> **Work task**
Repeat the entries exactly but omit the pictures.
──────── Source material ────────
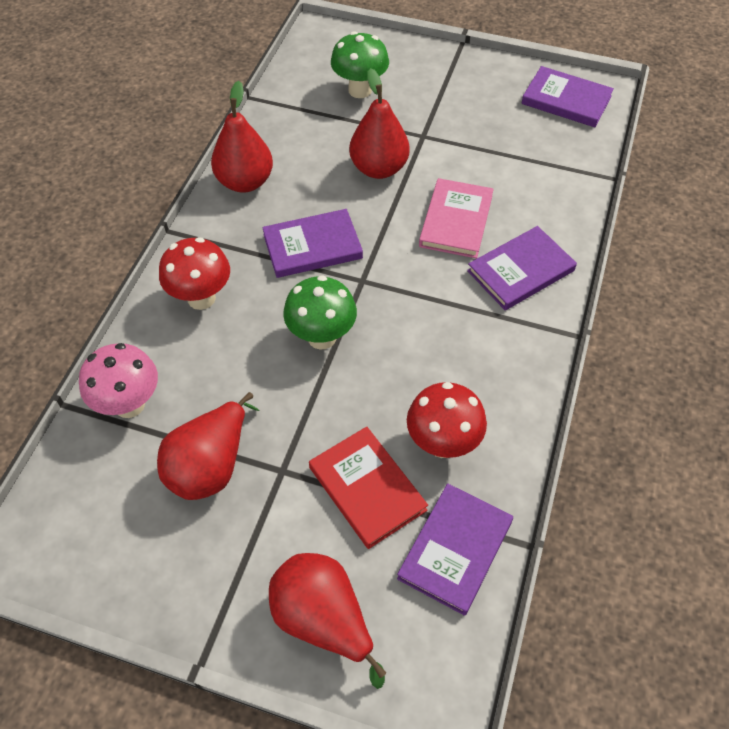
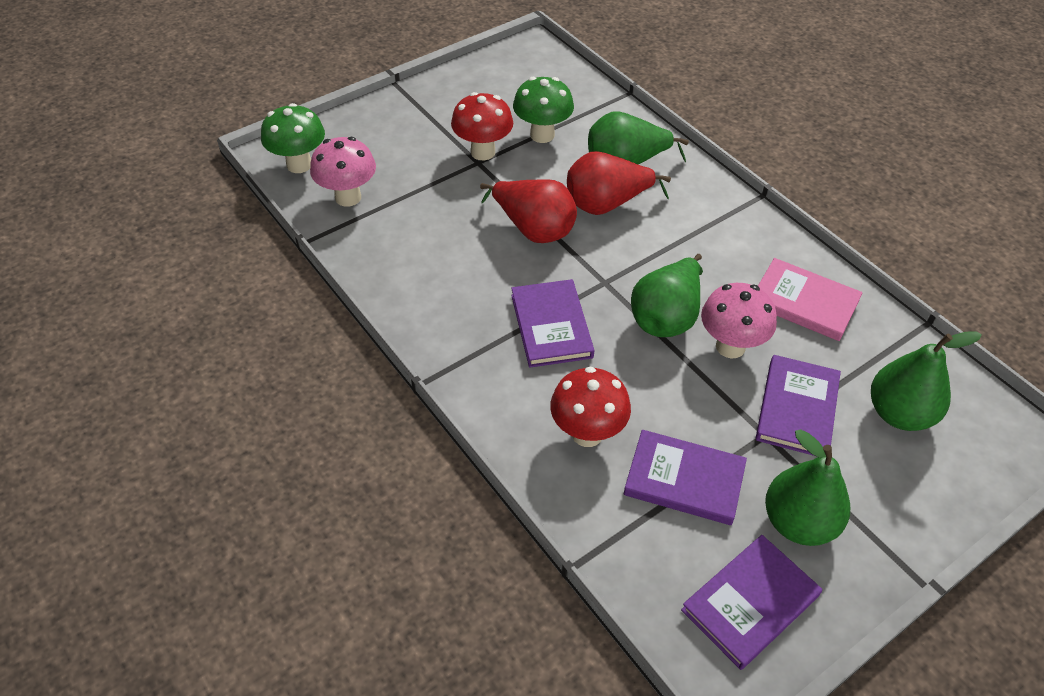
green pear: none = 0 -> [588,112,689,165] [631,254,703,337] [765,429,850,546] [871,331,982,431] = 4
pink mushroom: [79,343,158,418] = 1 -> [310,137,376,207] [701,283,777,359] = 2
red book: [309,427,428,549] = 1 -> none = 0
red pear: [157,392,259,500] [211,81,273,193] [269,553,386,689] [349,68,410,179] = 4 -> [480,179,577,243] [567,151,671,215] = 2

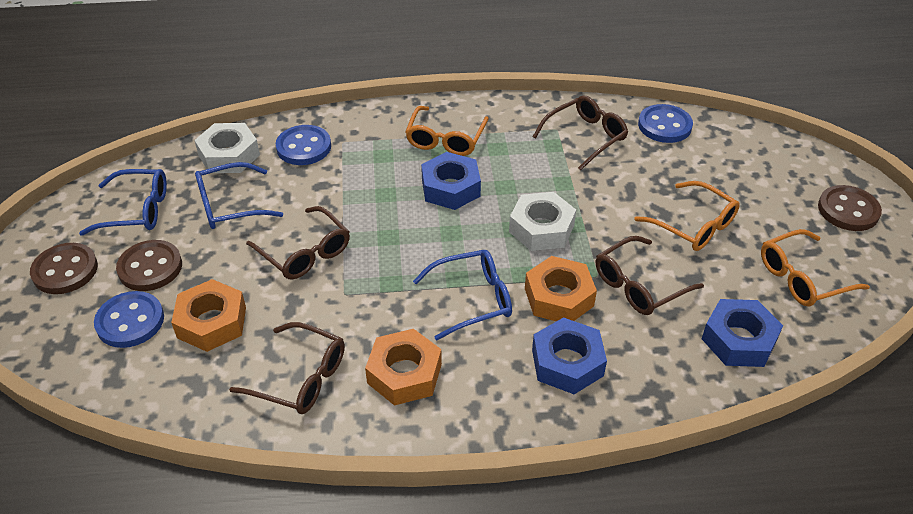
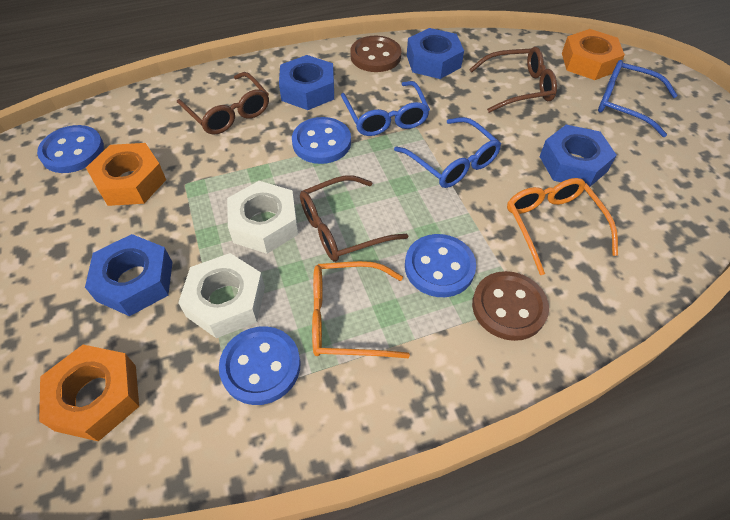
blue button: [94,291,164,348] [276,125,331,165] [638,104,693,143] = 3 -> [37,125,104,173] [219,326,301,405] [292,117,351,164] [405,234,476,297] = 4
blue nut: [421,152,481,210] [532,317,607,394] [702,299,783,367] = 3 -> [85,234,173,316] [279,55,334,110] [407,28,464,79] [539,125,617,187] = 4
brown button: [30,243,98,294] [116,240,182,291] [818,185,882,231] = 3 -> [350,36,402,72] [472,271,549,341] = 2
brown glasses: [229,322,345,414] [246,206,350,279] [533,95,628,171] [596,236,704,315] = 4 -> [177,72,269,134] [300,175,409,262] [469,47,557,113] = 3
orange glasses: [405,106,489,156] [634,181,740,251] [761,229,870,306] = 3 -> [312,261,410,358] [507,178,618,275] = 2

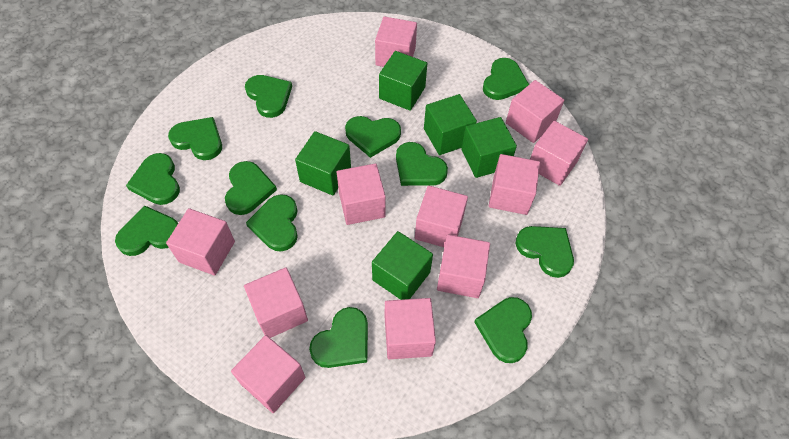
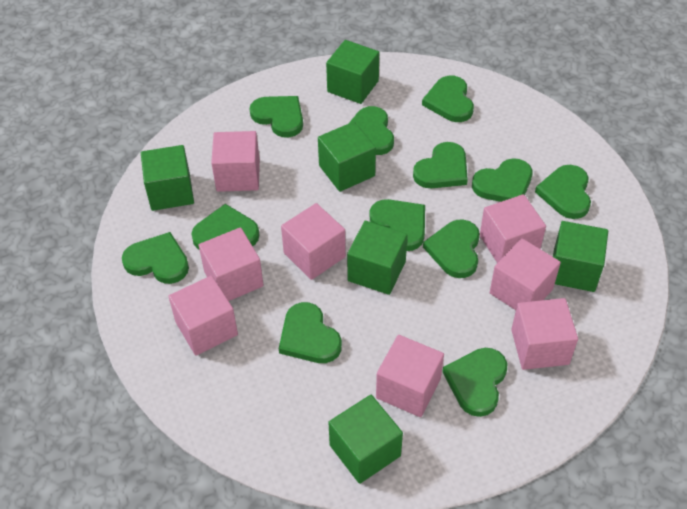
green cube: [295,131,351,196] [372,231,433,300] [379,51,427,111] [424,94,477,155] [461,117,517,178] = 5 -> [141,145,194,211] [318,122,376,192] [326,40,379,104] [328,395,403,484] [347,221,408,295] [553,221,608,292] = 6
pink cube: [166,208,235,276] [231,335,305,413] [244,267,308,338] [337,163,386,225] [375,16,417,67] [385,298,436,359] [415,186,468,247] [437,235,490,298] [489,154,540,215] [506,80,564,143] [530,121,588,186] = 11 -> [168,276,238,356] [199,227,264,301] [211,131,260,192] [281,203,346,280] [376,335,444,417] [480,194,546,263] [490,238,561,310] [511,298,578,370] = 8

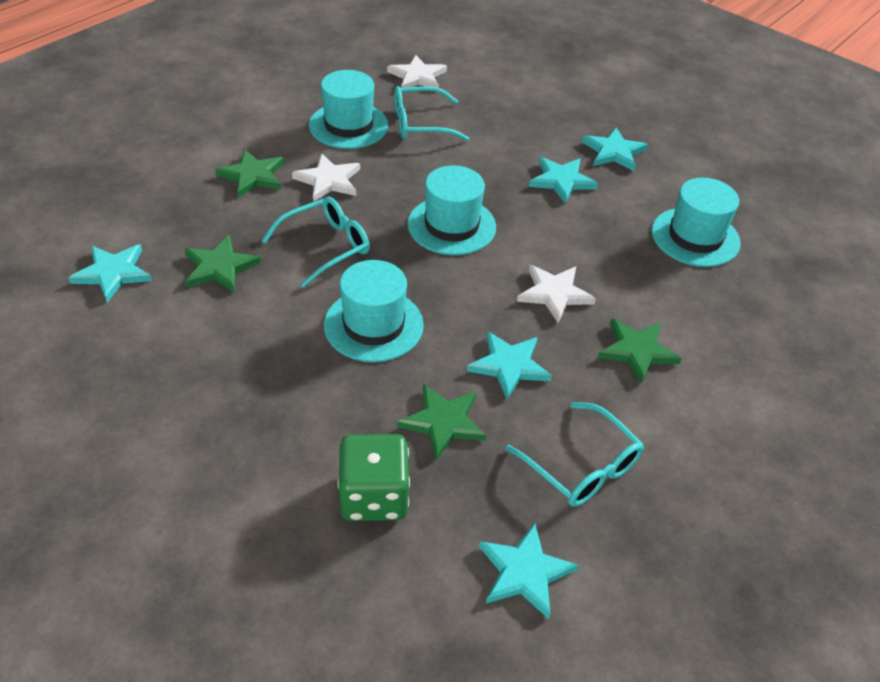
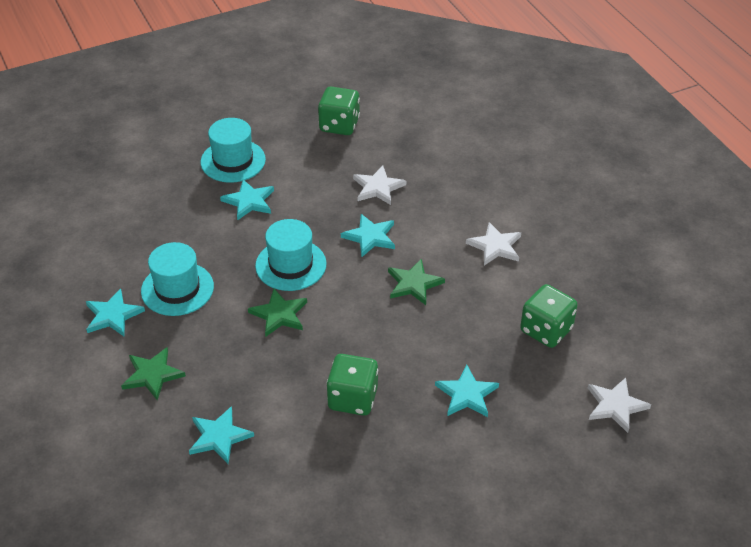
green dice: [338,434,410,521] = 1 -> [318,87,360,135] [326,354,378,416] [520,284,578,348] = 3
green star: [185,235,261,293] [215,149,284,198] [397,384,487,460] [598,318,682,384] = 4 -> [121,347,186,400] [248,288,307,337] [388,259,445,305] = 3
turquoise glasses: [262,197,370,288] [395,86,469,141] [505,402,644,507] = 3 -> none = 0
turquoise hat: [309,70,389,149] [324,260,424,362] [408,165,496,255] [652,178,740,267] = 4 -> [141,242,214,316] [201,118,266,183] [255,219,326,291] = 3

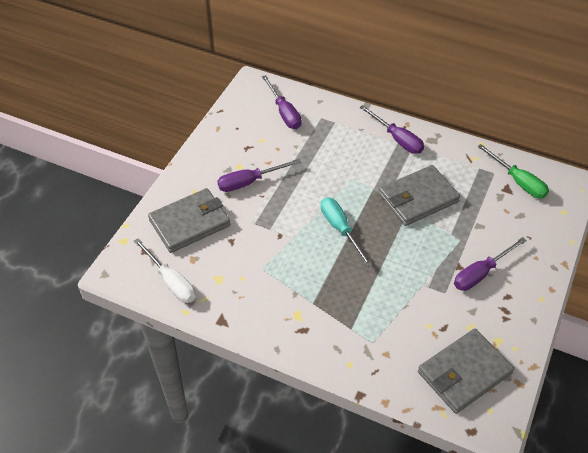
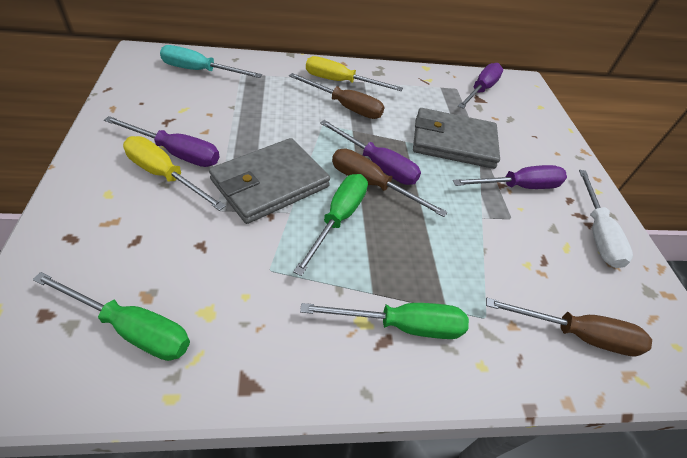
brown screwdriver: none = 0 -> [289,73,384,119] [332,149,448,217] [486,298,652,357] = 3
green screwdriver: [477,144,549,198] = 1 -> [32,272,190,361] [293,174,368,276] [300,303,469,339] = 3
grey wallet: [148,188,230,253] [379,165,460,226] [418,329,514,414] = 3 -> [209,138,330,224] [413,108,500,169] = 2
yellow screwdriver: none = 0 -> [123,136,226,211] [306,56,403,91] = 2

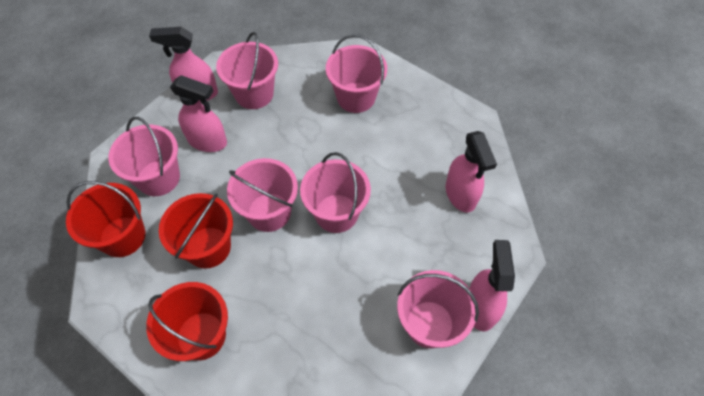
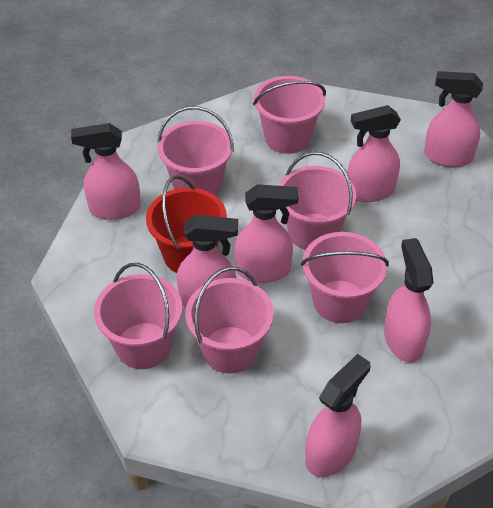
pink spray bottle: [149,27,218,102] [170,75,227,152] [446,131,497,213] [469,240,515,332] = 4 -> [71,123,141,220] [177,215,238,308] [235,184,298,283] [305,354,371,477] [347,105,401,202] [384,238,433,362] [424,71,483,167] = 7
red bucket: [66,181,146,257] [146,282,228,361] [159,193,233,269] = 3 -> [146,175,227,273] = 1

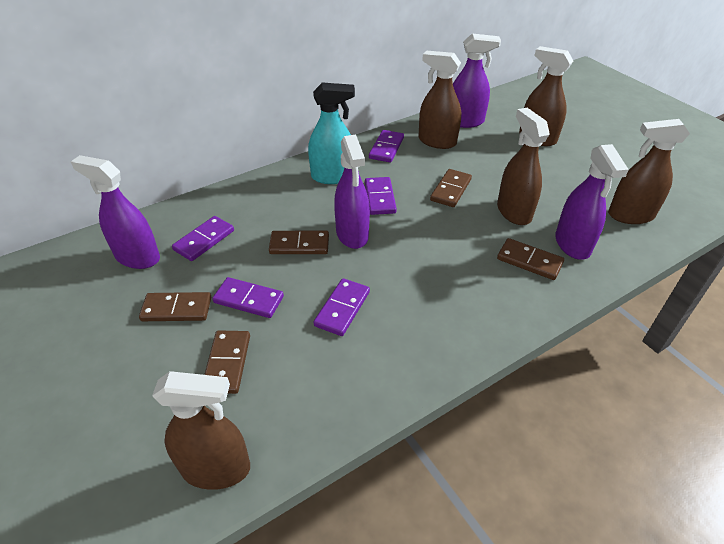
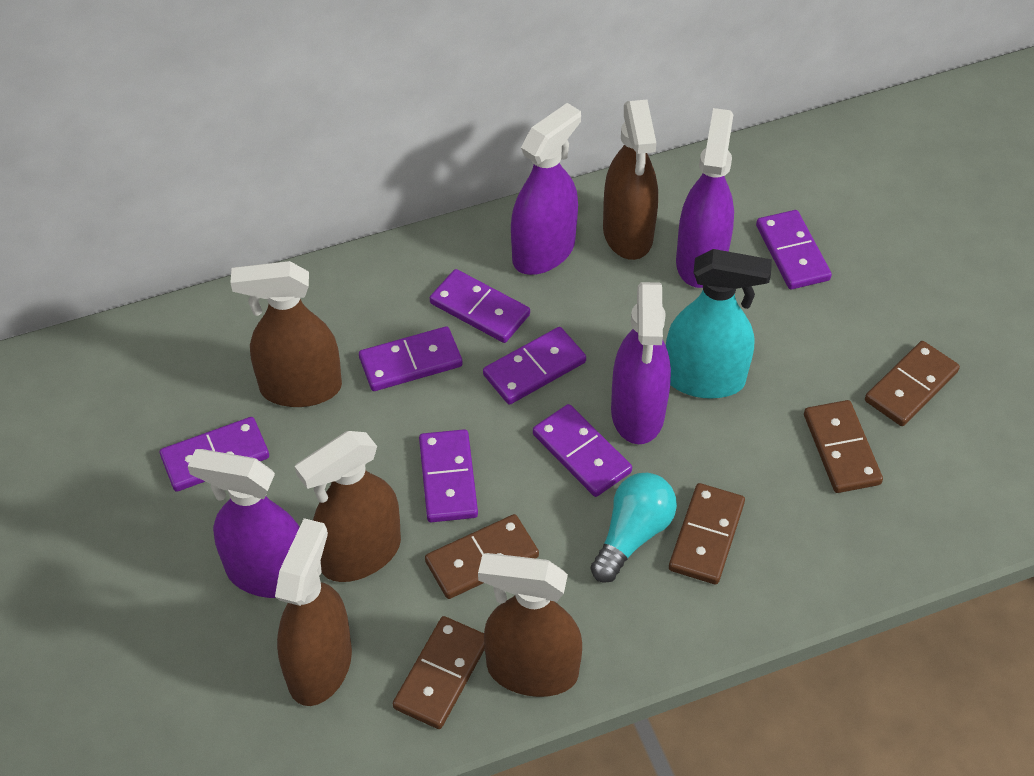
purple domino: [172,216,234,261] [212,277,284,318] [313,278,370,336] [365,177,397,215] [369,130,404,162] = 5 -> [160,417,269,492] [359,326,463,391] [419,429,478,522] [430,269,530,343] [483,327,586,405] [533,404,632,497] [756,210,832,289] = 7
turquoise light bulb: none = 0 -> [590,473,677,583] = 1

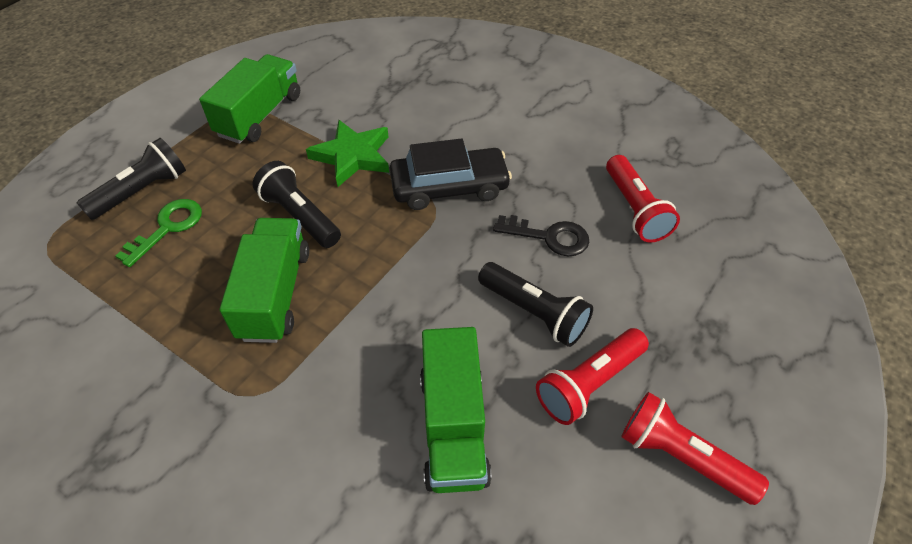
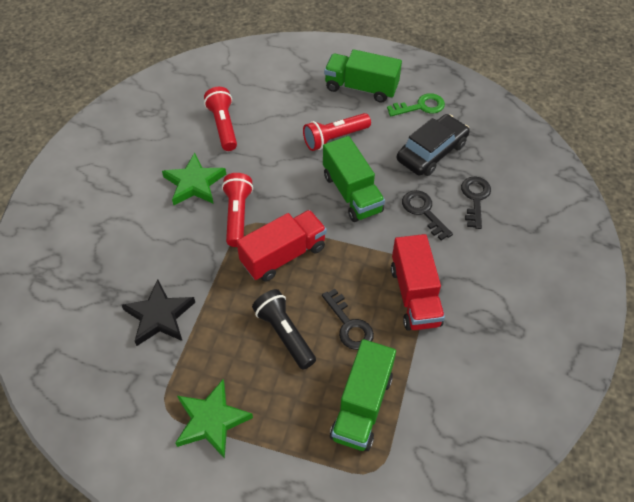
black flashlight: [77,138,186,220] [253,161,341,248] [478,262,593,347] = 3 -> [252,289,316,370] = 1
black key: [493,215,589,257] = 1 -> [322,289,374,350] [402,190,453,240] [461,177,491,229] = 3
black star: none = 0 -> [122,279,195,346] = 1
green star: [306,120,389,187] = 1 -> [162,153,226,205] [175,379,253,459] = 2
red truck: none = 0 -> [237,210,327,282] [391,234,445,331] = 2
────────
> **Task response**
green pear: none = 0 -> [588,112,689,165] [631,254,703,337] [765,429,850,546] [871,331,982,431] = 4
pink mushroom: [79,343,158,418] = 1 -> [310,137,376,207] [701,283,777,359] = 2
red book: [309,427,428,549] = 1 -> none = 0
red pear: [157,392,259,500] [211,81,273,193] [269,553,386,689] [349,68,410,179] = 4 -> [480,179,577,243] [567,151,671,215] = 2

blue button: [94,291,164,348] [276,125,331,165] [638,104,693,143] = 3 -> [37,125,104,173] [219,326,301,405] [292,117,351,164] [405,234,476,297] = 4
blue nut: [421,152,481,210] [532,317,607,394] [702,299,783,367] = 3 -> [85,234,173,316] [279,55,334,110] [407,28,464,79] [539,125,617,187] = 4
brown button: [30,243,98,294] [116,240,182,291] [818,185,882,231] = 3 -> [350,36,402,72] [472,271,549,341] = 2
brown glasses: [229,322,345,414] [246,206,350,279] [533,95,628,171] [596,236,704,315] = 4 -> [177,72,269,134] [300,175,409,262] [469,47,557,113] = 3
orange glasses: [405,106,489,156] [634,181,740,251] [761,229,870,306] = 3 -> [312,261,410,358] [507,178,618,275] = 2

green cube: [295,131,351,196] [372,231,433,300] [379,51,427,111] [424,94,477,155] [461,117,517,178] = 5 -> [141,145,194,211] [318,122,376,192] [326,40,379,104] [328,395,403,484] [347,221,408,295] [553,221,608,292] = 6
pink cube: [166,208,235,276] [231,335,305,413] [244,267,308,338] [337,163,386,225] [375,16,417,67] [385,298,436,359] [415,186,468,247] [437,235,490,298] [489,154,540,215] [506,80,564,143] [530,121,588,186] = 11 -> [168,276,238,356] [199,227,264,301] [211,131,260,192] [281,203,346,280] [376,335,444,417] [480,194,546,263] [490,238,561,310] [511,298,578,370] = 8

green dice: [338,434,410,521] = 1 -> [318,87,360,135] [326,354,378,416] [520,284,578,348] = 3
green star: [185,235,261,293] [215,149,284,198] [397,384,487,460] [598,318,682,384] = 4 -> [121,347,186,400] [248,288,307,337] [388,259,445,305] = 3
turquoise glasses: [262,197,370,288] [395,86,469,141] [505,402,644,507] = 3 -> none = 0
turquoise hat: [309,70,389,149] [324,260,424,362] [408,165,496,255] [652,178,740,267] = 4 -> [141,242,214,316] [201,118,266,183] [255,219,326,291] = 3

brown screwdriver: none = 0 -> [289,73,384,119] [332,149,448,217] [486,298,652,357] = 3
green screwdriver: [477,144,549,198] = 1 -> [32,272,190,361] [293,174,368,276] [300,303,469,339] = 3
grey wallet: [148,188,230,253] [379,165,460,226] [418,329,514,414] = 3 -> [209,138,330,224] [413,108,500,169] = 2
yellow screwdriver: none = 0 -> [123,136,226,211] [306,56,403,91] = 2

pink spray bottle: [149,27,218,102] [170,75,227,152] [446,131,497,213] [469,240,515,332] = 4 -> [71,123,141,220] [177,215,238,308] [235,184,298,283] [305,354,371,477] [347,105,401,202] [384,238,433,362] [424,71,483,167] = 7
red bucket: [66,181,146,257] [146,282,228,361] [159,193,233,269] = 3 -> [146,175,227,273] = 1

purple domino: [172,216,234,261] [212,277,284,318] [313,278,370,336] [365,177,397,215] [369,130,404,162] = 5 -> [160,417,269,492] [359,326,463,391] [419,429,478,522] [430,269,530,343] [483,327,586,405] [533,404,632,497] [756,210,832,289] = 7
turquoise light bulb: none = 0 -> [590,473,677,583] = 1

black flashlight: [77,138,186,220] [253,161,341,248] [478,262,593,347] = 3 -> [252,289,316,370] = 1
black key: [493,215,589,257] = 1 -> [322,289,374,350] [402,190,453,240] [461,177,491,229] = 3
black star: none = 0 -> [122,279,195,346] = 1
green star: [306,120,389,187] = 1 -> [162,153,226,205] [175,379,253,459] = 2
red truck: none = 0 -> [237,210,327,282] [391,234,445,331] = 2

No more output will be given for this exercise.